*** RECORD SET

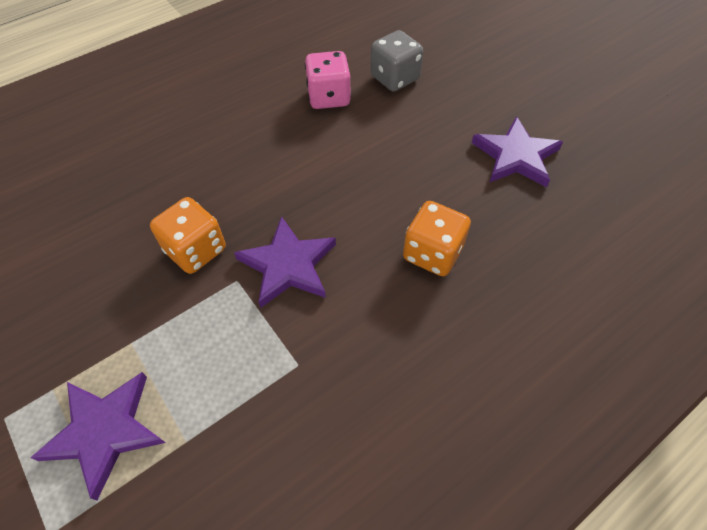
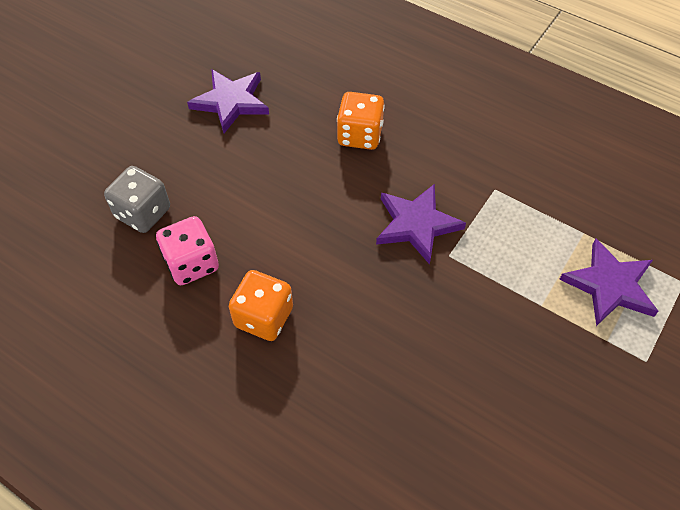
camera: 110 degrees left, 0 degrees up
(196, 250) = (436, 300): orange dice -> orange dice (263, 317)

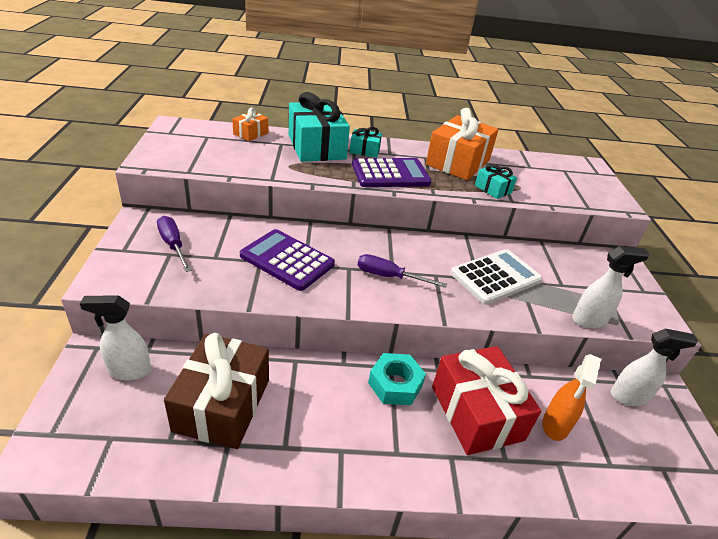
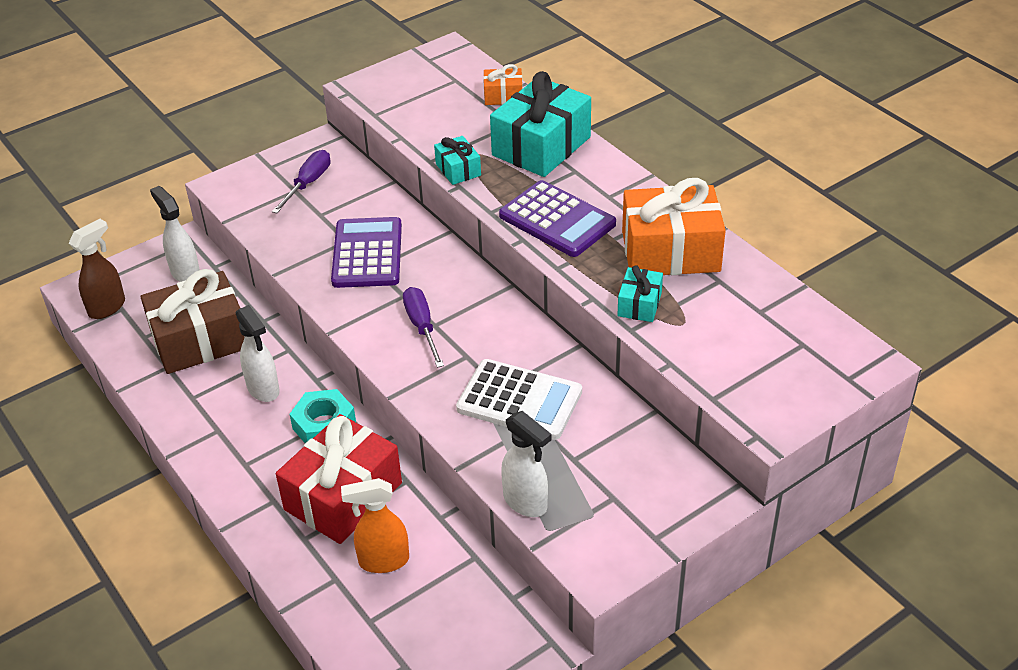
camera: 60 degrees right, 5 degrees up
(94, 447) = (107, 307): none -> brown spray bottle
(364, 150) = (586, 177): turquoise gift -> turquoise gift (458, 169)
(629, 397) = (493, 612): white spray bottle -> white spray bottle (263, 389)

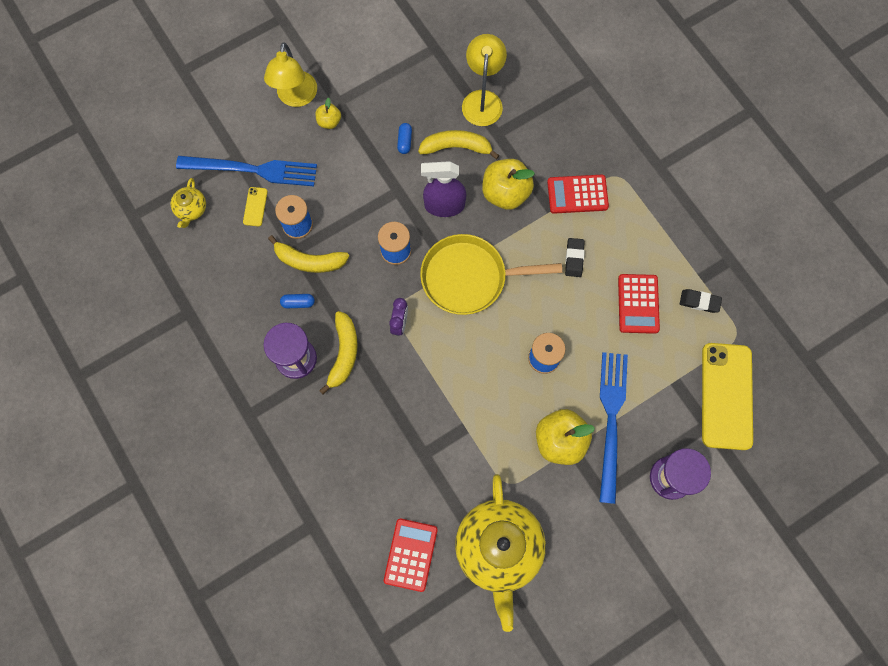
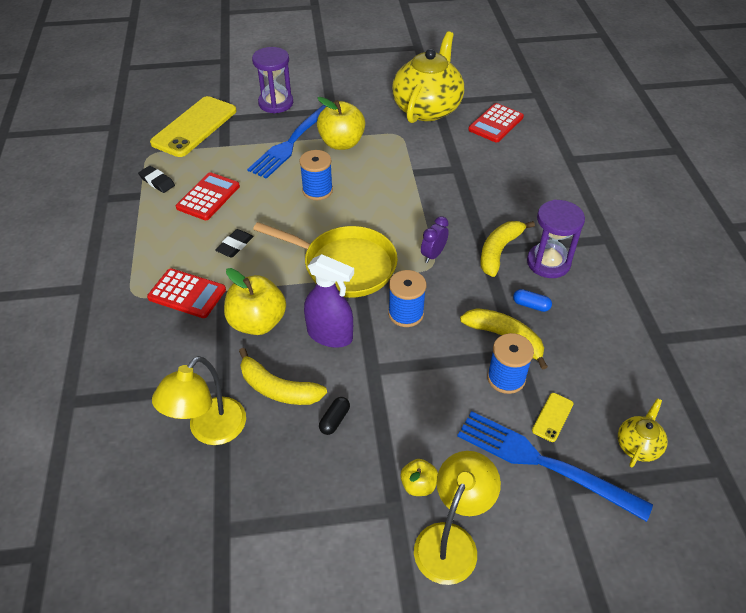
camera: 155 degrees left, 25 degrees down
(404, 141) = (335, 420): blue capsule -> black capsule

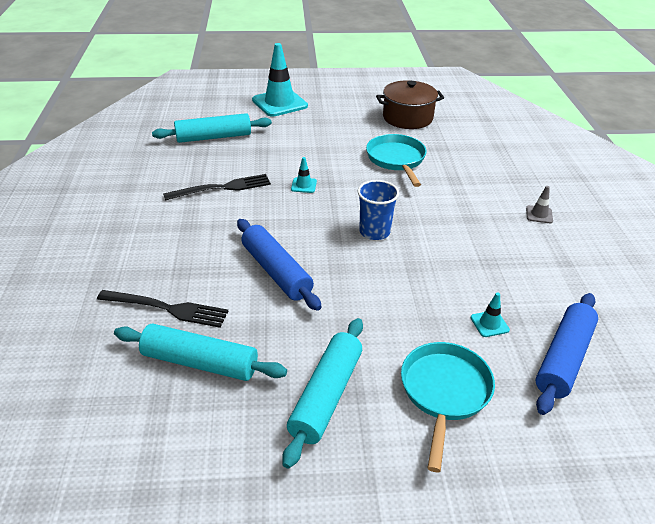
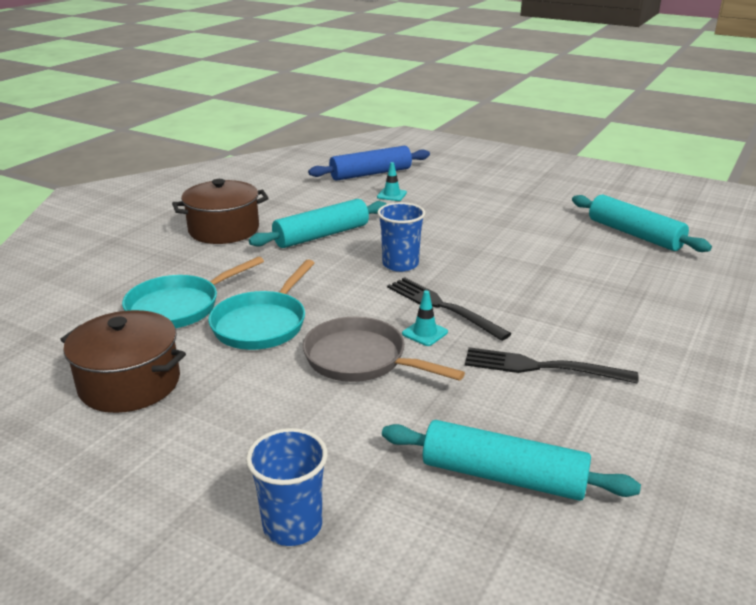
camera: 145 degrees left, 10 degrees down
(167, 308) = (656, 270): black fork -> black fork (441, 306)
(276, 271) = (532, 265): blue rolling pin -> none
(279, 103) = (292, 525): turquoise traffic cone -> blue cup
(322, 160) = (361, 359): none -> grey pan
(326, 395) = (547, 200): turquoise rolling pin -> turquoise rolling pin (321, 235)
(444, 392) = (467, 183): turquoise pan -> turquoise pan (179, 307)
(539, 214) = (224, 230): grey traffic cone -> brown pot

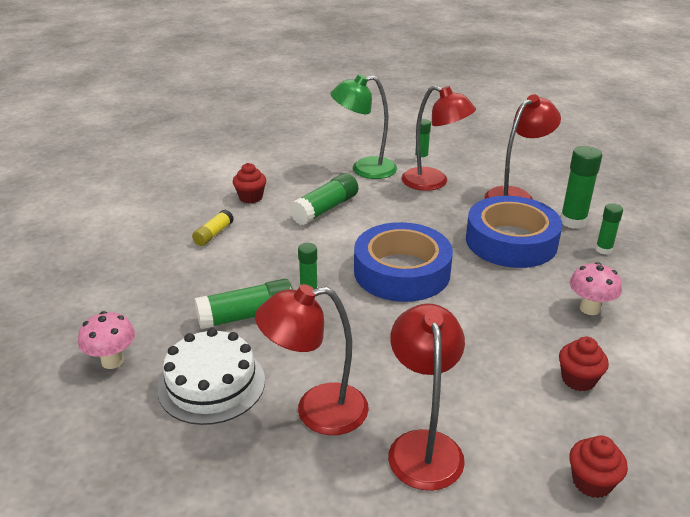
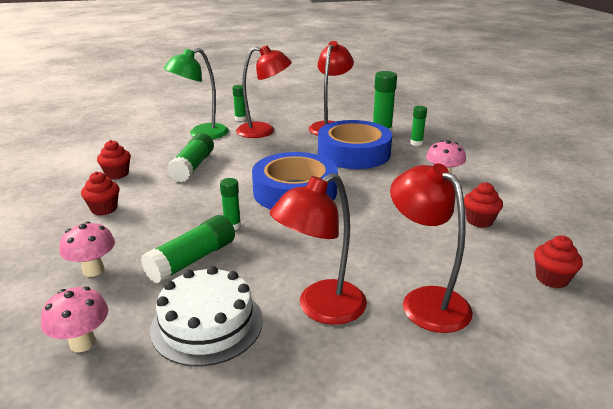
camera: 30 degrees left, 5 degrees down
(163, 296) = (93, 270): none -> pink mushroom
(213, 234) = (104, 209): yellow glue stick -> red cupcake

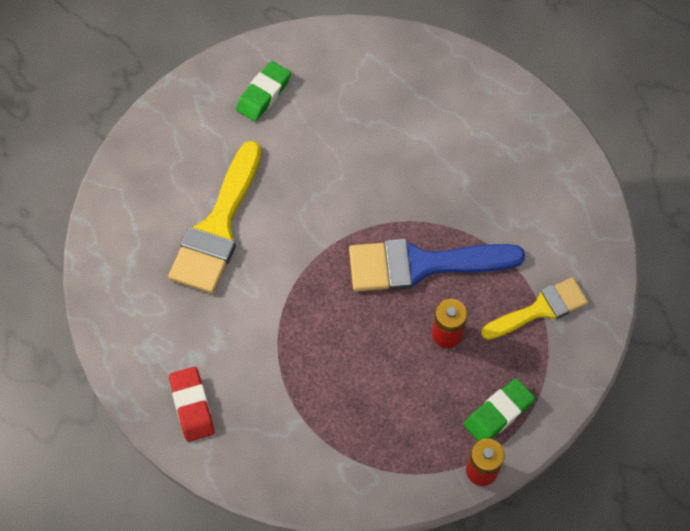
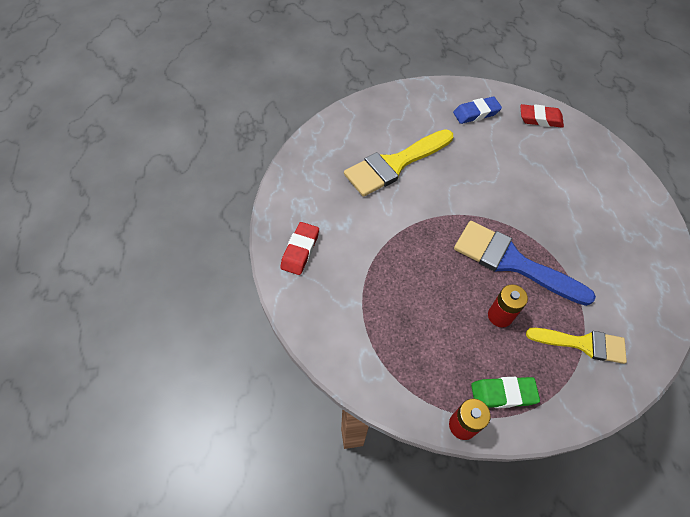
camera: 35 degrees right, 5 degrees down
(263, 94) = (476, 113): green eraser -> blue eraser
(341, 56) = (540, 119): none -> red eraser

******

▶ _AIM OF THE TASK_
Reproduce exactly, and only, the lines from the one holding "camera: 60 degrees right, 5 degrees up" through the final line of the entries. Do not include the pictures.

▶ _RESPONSE FOR THIS EXERCISE_
camera: 60 degrees right, 5 degrees up
(94, 447) = (107, 307): none -> brown spray bottle
(364, 150) = (586, 177): turquoise gift -> turquoise gift (458, 169)
(629, 397) = (493, 612): white spray bottle -> white spray bottle (263, 389)

camera: 155 degrees left, 25 degrees down
(404, 141) = (335, 420): blue capsule -> black capsule

camera: 145 degrees left, 10 degrees down
(167, 308) = (656, 270): black fork -> black fork (441, 306)
(276, 271) = (532, 265): blue rolling pin -> none
(279, 103) = (292, 525): turquoise traffic cone -> blue cup
(322, 160) = (361, 359): none -> grey pan
(326, 395) = (547, 200): turquoise rolling pin -> turquoise rolling pin (321, 235)
(444, 392) = (467, 183): turquoise pan -> turquoise pan (179, 307)
(539, 214) = (224, 230): grey traffic cone -> brown pot

camera: 30 degrees left, 5 degrees down
(163, 296) = (93, 270): none -> pink mushroom
(213, 234) = (104, 209): yellow glue stick -> red cupcake

camera: 35 degrees right, 5 degrees down
(263, 94) = (476, 113): green eraser -> blue eraser
(341, 56) = (540, 119): none -> red eraser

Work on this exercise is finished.